START Data listing

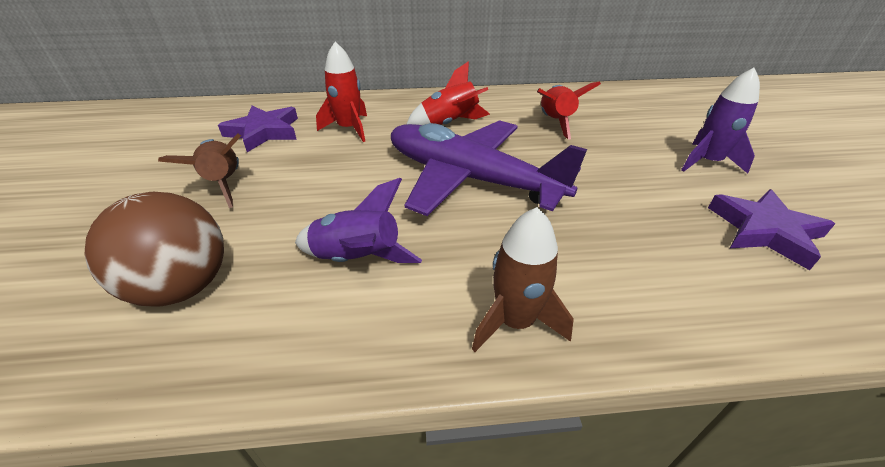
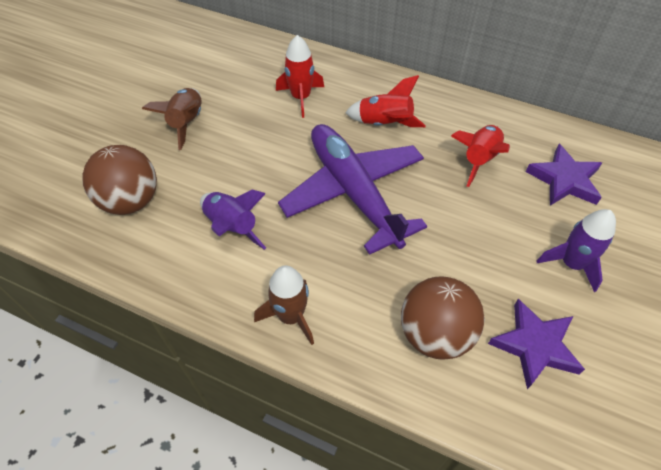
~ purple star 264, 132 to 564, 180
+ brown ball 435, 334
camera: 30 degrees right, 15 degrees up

END Data listing
START Data listing

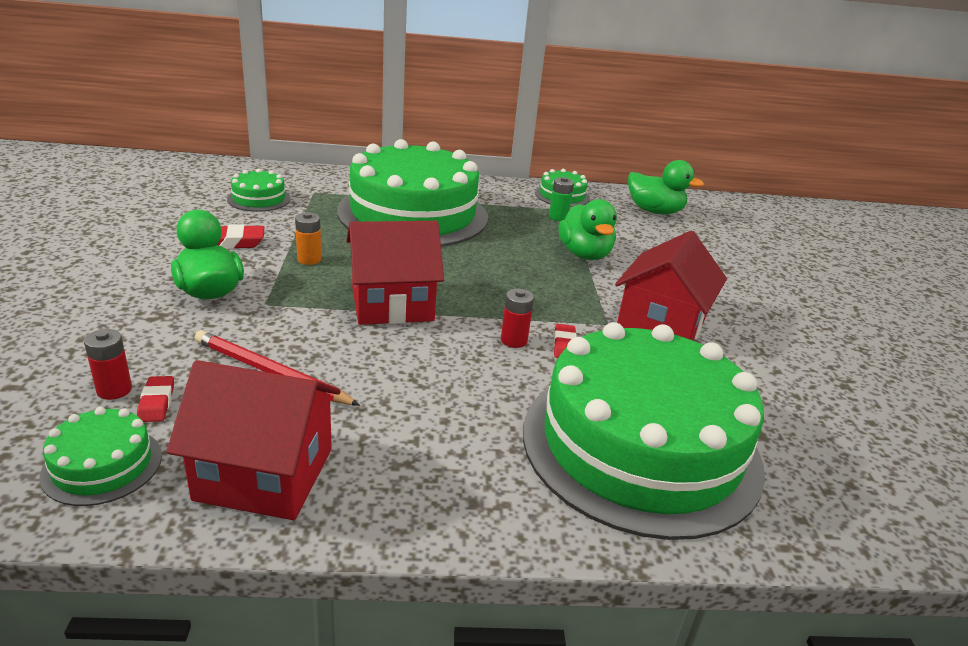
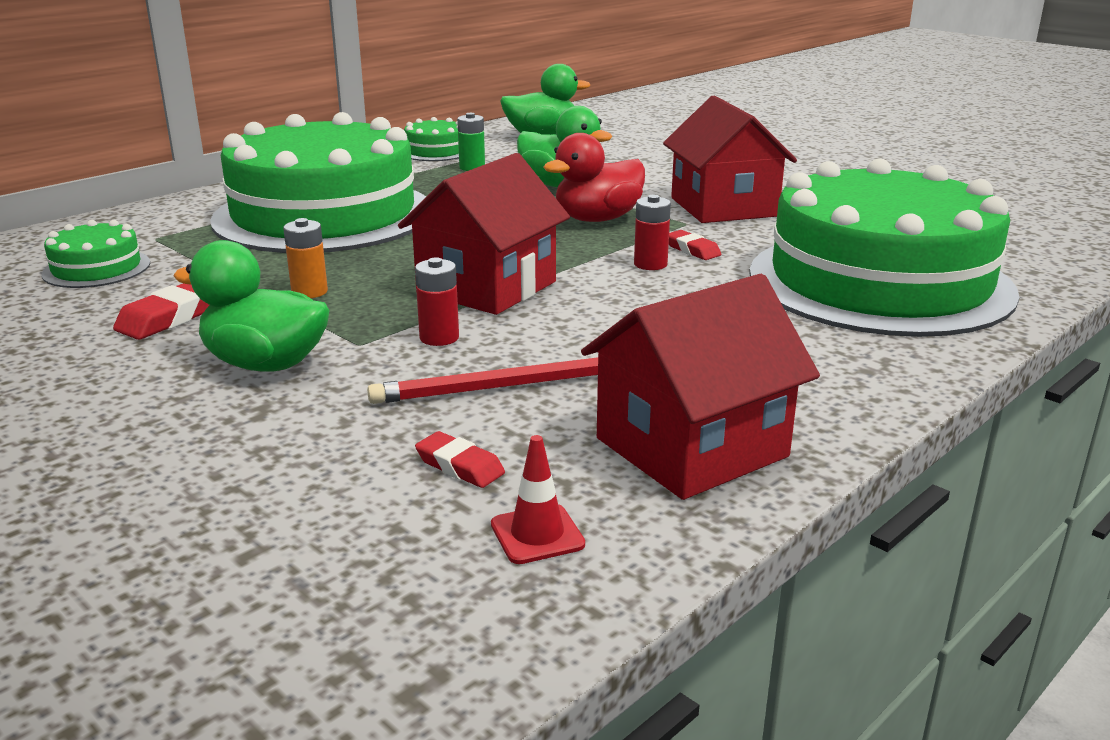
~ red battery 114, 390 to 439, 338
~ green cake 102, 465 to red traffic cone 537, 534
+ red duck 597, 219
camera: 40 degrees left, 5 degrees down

END Data listing

### Action item
How many lines of the listing include the string "degrees"? Respond with the number only.

### Your solution
2